Every line holding "lime" should be copied from the records below.
======== LISTED ENTRIES ========
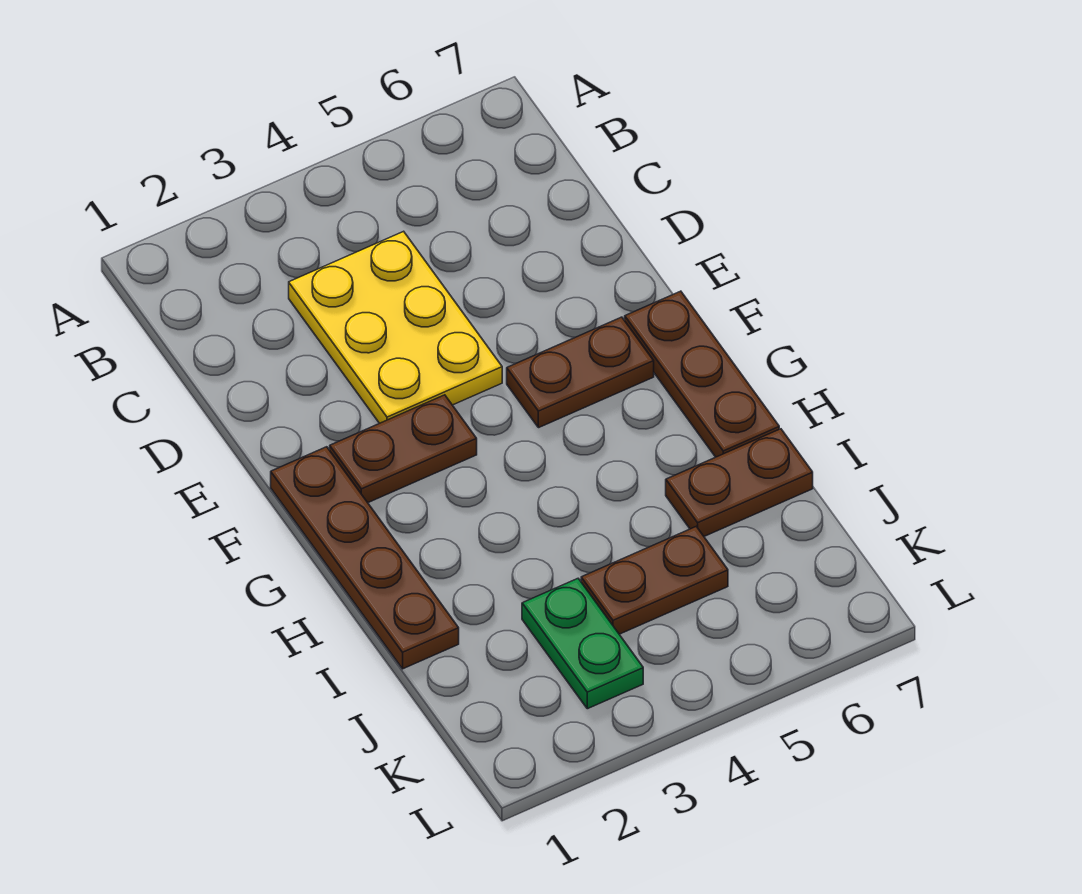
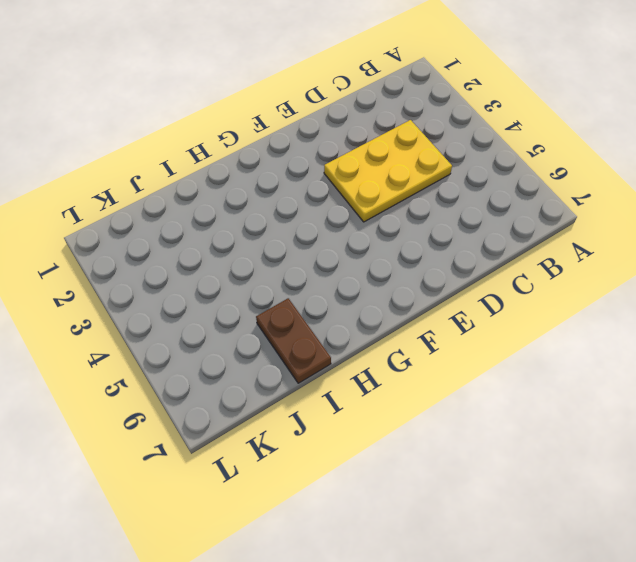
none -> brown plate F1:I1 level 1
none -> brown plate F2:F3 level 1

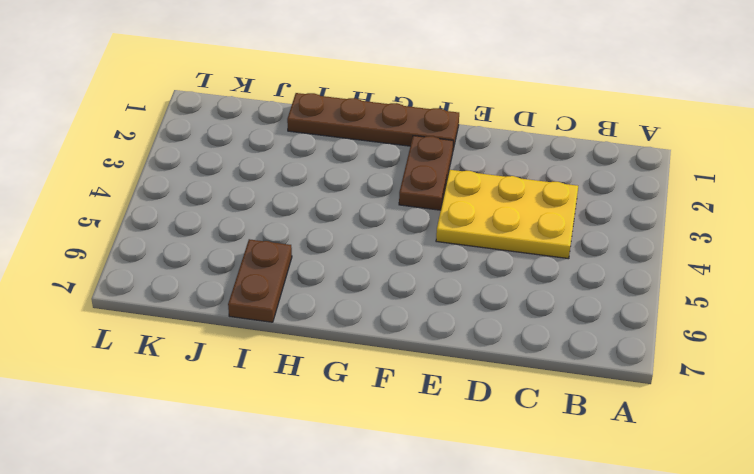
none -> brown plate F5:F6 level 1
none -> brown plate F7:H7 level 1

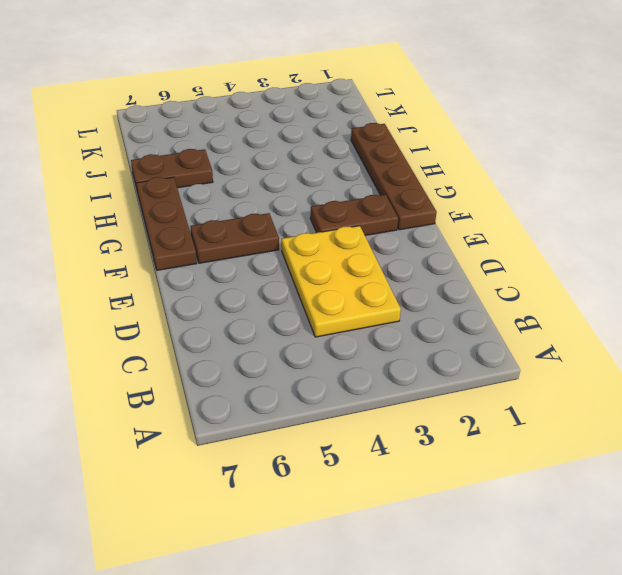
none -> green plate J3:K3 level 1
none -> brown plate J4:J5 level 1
========
======== LISTED ENTRIES ========
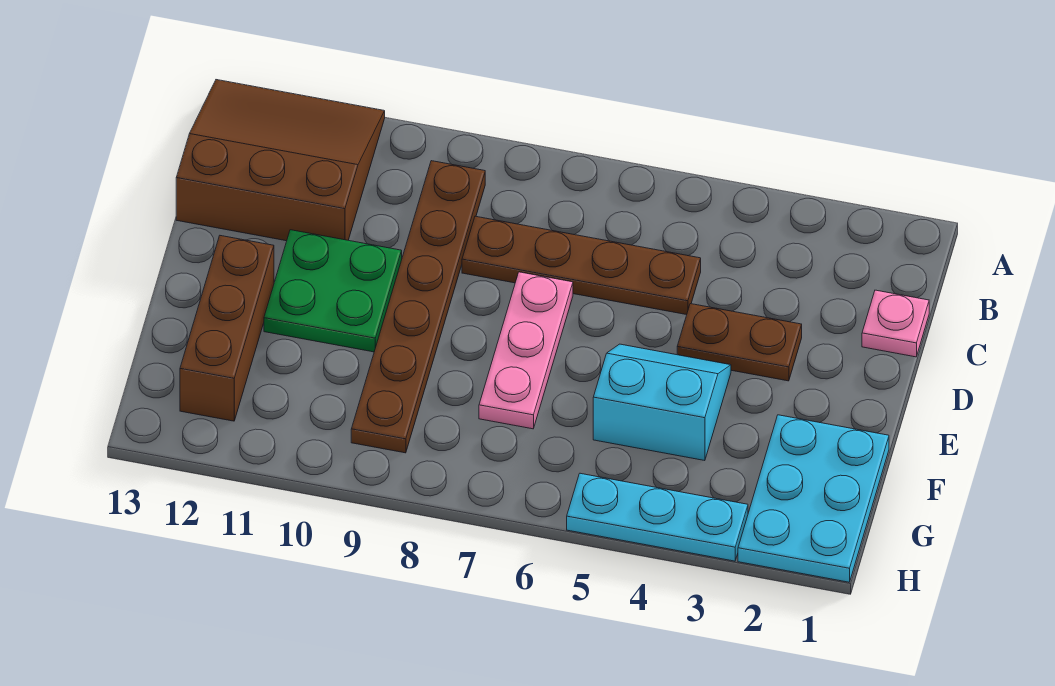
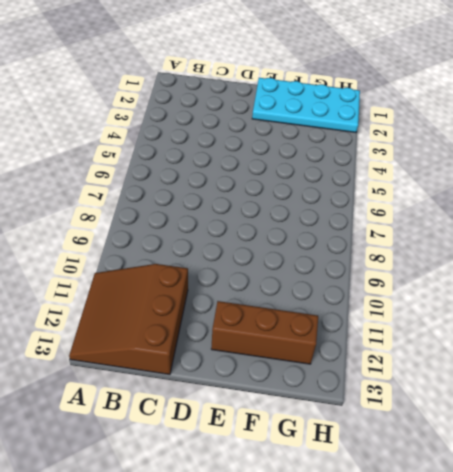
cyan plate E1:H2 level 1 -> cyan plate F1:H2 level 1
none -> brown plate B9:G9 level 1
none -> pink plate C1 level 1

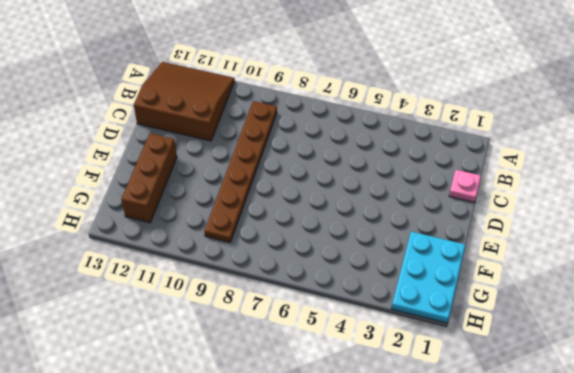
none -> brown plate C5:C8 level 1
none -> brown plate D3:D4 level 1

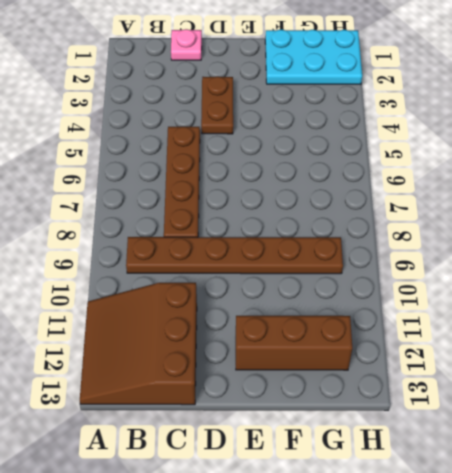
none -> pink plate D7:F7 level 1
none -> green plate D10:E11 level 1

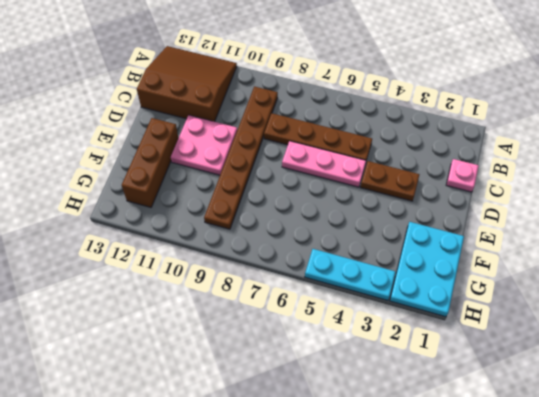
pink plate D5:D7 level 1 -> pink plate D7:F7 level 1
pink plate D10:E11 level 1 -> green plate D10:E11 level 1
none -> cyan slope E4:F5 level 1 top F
========
======== LISTED ENTRIES ========
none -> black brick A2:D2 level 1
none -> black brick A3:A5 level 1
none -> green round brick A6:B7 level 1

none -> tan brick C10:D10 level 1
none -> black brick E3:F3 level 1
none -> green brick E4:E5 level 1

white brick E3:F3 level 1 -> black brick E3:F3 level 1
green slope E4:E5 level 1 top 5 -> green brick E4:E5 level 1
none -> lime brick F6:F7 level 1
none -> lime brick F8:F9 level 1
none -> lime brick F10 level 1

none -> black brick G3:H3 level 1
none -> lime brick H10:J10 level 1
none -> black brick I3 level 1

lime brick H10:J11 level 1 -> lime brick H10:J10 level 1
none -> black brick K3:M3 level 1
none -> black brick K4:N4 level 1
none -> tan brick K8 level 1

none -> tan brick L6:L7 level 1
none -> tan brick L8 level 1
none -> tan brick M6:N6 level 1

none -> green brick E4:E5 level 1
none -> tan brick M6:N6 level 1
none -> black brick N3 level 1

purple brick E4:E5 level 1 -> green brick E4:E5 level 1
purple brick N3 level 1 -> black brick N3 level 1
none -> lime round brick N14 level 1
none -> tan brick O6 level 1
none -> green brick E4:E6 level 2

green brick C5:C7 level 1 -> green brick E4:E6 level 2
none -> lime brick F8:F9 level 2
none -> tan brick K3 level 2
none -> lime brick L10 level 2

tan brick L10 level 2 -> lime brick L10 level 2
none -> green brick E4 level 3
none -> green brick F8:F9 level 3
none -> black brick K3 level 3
========
> SOLUTION FOR THIS TASK
none -> lime brick F6:F7 level 1
none -> lime brick F8:F9 level 1
none -> lime brick F10 level 1
none -> lime brick H10:J10 level 1
lime brick H10:J11 level 1 -> lime brick H10:J10 level 1
none -> lime round brick N14 level 1
none -> lime brick F8:F9 level 2
none -> lime brick L10 level 2
tan brick L10 level 2 -> lime brick L10 level 2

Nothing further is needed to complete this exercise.